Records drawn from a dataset
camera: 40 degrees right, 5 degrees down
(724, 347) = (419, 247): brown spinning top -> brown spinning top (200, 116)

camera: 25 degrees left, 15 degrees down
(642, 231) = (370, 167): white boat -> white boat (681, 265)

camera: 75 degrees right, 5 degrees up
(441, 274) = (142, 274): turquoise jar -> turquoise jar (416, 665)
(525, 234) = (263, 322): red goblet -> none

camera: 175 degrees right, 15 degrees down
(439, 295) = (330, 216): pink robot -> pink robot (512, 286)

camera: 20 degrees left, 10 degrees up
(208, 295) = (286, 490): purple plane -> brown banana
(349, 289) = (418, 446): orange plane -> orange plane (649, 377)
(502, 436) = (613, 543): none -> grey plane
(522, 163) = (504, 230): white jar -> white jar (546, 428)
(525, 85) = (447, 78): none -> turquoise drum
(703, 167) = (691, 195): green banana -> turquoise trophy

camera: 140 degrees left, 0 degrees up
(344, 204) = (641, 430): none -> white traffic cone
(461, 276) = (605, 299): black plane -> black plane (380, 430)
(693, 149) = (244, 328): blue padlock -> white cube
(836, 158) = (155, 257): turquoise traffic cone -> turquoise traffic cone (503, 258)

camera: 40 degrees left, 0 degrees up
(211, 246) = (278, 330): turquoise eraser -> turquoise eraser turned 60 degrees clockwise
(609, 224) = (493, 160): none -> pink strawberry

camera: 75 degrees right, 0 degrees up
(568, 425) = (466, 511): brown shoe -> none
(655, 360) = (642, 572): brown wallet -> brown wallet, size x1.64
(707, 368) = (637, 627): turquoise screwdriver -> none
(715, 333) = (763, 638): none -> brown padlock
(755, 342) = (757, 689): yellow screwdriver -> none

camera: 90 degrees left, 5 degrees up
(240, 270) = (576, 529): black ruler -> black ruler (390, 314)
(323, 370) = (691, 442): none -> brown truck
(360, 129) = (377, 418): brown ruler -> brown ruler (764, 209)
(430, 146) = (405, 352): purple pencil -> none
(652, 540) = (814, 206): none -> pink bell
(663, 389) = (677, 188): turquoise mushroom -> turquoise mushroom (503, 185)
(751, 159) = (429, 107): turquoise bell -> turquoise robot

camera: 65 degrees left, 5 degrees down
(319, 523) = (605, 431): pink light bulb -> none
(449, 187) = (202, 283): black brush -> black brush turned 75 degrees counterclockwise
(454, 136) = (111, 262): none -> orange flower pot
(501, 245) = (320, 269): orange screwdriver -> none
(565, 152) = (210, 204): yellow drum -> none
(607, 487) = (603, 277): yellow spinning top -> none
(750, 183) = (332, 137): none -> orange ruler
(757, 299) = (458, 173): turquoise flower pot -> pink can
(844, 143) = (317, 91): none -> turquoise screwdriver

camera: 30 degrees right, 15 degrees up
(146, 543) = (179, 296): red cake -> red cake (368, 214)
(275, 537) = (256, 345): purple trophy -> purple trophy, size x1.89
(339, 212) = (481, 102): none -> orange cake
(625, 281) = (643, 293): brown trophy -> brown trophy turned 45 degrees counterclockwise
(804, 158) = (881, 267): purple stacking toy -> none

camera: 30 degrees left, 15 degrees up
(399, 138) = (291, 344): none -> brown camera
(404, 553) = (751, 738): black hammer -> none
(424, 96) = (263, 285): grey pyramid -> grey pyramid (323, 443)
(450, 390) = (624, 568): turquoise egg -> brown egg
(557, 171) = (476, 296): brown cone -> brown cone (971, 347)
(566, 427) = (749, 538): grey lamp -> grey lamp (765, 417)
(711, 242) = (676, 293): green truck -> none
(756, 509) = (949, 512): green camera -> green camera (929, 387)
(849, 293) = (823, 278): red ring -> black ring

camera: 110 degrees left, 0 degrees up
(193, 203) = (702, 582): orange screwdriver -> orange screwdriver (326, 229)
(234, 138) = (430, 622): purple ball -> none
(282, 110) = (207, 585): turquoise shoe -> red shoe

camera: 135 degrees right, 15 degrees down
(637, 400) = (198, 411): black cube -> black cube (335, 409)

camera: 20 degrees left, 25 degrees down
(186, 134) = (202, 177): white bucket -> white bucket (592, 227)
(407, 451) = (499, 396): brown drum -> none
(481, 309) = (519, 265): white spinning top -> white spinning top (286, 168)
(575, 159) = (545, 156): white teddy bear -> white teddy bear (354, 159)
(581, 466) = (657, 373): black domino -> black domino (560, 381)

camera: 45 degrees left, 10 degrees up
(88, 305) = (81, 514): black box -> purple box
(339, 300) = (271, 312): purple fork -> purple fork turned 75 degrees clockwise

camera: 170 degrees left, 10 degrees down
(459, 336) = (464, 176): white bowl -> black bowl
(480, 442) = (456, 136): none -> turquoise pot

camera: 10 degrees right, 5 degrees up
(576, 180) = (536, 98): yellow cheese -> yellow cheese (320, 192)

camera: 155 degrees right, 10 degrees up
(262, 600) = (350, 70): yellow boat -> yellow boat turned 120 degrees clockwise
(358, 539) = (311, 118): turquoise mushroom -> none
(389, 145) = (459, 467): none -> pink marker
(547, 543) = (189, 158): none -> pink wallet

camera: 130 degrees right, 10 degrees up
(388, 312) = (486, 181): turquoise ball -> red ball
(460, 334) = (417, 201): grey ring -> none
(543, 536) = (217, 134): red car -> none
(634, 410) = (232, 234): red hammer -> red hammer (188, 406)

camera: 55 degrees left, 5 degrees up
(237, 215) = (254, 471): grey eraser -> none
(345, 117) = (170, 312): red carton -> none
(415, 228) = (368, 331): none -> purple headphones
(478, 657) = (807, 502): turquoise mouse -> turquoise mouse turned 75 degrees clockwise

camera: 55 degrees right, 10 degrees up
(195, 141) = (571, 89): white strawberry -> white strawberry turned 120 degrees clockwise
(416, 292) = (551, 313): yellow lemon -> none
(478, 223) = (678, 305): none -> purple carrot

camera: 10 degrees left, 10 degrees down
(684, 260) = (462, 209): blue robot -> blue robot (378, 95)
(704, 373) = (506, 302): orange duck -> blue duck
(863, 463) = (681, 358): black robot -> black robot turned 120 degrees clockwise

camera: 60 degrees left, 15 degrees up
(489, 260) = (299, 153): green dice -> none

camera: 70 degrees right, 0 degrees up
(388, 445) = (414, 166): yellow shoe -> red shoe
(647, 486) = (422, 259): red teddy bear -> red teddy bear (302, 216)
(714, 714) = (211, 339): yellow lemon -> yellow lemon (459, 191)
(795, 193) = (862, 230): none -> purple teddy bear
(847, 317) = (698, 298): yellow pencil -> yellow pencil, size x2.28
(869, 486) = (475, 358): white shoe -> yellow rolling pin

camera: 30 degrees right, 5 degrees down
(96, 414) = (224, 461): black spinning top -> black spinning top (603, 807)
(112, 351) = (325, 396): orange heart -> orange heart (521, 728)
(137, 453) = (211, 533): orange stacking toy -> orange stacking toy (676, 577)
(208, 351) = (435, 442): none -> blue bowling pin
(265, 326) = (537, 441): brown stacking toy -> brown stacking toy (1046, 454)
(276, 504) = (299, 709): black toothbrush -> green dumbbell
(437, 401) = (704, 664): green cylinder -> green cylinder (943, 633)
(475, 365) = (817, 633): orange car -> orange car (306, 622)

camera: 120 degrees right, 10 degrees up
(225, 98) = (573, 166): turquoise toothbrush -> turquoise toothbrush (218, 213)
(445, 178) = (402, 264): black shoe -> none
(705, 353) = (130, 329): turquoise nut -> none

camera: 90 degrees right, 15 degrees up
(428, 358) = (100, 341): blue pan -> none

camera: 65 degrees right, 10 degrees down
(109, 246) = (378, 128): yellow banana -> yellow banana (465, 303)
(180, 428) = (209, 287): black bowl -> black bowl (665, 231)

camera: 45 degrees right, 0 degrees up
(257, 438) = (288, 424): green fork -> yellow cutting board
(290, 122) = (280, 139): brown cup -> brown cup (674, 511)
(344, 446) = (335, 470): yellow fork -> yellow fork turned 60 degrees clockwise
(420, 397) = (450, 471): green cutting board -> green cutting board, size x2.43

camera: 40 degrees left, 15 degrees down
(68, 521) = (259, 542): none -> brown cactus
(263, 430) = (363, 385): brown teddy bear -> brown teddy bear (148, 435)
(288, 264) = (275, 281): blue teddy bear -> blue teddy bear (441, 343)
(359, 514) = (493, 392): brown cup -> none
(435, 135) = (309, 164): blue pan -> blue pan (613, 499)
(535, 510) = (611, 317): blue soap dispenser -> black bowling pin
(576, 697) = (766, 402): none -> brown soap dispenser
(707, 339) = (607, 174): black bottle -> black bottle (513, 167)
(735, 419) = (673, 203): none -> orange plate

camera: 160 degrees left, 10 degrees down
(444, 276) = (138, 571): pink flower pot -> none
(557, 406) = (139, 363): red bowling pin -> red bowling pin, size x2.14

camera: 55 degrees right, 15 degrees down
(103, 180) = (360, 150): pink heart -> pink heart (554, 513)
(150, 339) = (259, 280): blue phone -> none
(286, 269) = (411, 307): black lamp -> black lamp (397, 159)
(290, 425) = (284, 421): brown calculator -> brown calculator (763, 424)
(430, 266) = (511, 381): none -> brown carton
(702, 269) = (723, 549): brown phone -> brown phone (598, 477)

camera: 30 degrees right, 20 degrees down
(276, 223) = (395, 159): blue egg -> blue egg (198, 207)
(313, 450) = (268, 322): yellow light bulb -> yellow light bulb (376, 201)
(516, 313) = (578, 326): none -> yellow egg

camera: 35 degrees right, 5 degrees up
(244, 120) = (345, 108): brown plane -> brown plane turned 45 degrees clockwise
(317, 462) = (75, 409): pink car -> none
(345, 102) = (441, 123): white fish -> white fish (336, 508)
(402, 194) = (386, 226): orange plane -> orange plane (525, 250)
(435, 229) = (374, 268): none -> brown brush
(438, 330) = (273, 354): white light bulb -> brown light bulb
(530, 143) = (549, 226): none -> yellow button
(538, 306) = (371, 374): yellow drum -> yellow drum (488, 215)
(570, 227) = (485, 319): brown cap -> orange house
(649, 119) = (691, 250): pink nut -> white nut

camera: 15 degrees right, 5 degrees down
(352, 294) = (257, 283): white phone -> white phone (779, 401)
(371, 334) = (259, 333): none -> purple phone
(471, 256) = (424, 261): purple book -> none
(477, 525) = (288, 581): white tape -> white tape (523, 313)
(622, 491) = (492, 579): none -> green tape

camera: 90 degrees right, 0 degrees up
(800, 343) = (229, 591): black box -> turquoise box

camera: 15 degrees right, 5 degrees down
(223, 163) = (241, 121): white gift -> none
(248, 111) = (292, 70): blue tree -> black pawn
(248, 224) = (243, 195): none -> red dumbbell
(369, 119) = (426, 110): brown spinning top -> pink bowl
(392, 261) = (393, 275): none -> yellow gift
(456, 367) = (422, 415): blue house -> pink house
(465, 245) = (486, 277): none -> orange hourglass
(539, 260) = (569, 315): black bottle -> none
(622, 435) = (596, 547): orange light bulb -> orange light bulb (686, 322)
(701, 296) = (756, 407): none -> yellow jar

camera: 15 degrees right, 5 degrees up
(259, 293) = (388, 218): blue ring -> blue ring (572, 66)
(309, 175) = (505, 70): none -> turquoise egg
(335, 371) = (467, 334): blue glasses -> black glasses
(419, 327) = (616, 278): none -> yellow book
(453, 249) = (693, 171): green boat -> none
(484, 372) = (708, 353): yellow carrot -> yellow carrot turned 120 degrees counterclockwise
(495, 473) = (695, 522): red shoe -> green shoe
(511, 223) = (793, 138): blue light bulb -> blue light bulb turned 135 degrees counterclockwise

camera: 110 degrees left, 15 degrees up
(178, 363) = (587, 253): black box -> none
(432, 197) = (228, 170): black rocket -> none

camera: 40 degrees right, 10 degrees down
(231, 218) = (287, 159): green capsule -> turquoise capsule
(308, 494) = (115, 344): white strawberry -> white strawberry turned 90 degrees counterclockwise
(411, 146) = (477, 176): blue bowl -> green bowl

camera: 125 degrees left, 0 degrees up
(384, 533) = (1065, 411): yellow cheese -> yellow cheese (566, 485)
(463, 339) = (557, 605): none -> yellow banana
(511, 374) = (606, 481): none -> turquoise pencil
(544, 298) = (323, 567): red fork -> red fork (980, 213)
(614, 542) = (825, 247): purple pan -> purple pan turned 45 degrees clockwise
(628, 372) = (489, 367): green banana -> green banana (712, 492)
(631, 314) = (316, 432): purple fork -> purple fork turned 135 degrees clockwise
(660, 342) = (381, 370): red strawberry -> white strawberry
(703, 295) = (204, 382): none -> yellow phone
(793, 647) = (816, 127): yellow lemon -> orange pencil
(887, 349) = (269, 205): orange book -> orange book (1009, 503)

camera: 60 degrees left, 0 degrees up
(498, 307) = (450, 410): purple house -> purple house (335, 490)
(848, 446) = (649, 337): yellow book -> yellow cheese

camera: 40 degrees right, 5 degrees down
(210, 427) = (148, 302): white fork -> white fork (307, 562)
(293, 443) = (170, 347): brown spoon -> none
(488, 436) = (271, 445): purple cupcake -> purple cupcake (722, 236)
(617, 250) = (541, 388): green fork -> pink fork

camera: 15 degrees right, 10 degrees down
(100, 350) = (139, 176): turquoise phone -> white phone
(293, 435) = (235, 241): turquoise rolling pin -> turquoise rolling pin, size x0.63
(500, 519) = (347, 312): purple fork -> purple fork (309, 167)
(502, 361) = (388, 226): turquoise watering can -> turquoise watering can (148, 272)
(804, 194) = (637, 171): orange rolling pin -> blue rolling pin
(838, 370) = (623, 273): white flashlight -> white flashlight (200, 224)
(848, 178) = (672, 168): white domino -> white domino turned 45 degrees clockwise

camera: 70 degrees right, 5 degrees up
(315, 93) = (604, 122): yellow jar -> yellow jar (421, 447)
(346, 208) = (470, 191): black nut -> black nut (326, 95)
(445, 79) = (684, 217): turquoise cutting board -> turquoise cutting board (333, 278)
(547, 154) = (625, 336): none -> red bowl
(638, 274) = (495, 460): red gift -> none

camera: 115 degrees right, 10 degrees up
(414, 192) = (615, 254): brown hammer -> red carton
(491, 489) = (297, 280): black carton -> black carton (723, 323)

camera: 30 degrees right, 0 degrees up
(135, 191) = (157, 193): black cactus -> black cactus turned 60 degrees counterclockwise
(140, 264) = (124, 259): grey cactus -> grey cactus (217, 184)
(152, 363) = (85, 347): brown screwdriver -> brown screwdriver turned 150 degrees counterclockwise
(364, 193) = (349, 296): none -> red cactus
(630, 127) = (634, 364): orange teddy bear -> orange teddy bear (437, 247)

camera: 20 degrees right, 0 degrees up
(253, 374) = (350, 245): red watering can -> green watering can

[EXERCISE]:
What you return should be exactly the lines above, starting at the one with "(389, 145) = (459, 467): none -> pink marker" and ending at the one with "(704, 373) = (506, 302): orange", and nothing else.

[WRITTEN SOLUTION]:
(389, 145) = (459, 467): none -> pink marker
(547, 543) = (189, 158): none -> pink wallet

camera: 130 degrees right, 10 degrees up
(388, 312) = (486, 181): turquoise ball -> red ball
(460, 334) = (417, 201): grey ring -> none
(543, 536) = (217, 134): red car -> none
(634, 410) = (232, 234): red hammer -> red hammer (188, 406)

camera: 55 degrees left, 5 degrees up
(237, 215) = (254, 471): grey eraser -> none
(345, 117) = (170, 312): red carton -> none
(415, 228) = (368, 331): none -> purple headphones
(478, 657) = (807, 502): turquoise mouse -> turquoise mouse turned 75 degrees clockwise

camera: 55 degrees right, 10 degrees up
(195, 141) = (571, 89): white strawberry -> white strawberry turned 120 degrees clockwise
(416, 292) = (551, 313): yellow lemon -> none
(478, 223) = (678, 305): none -> purple carrot

camera: 10 degrees left, 10 degrees down
(684, 260) = (462, 209): blue robot -> blue robot (378, 95)
(704, 373) = (506, 302): orange duck -> blue duck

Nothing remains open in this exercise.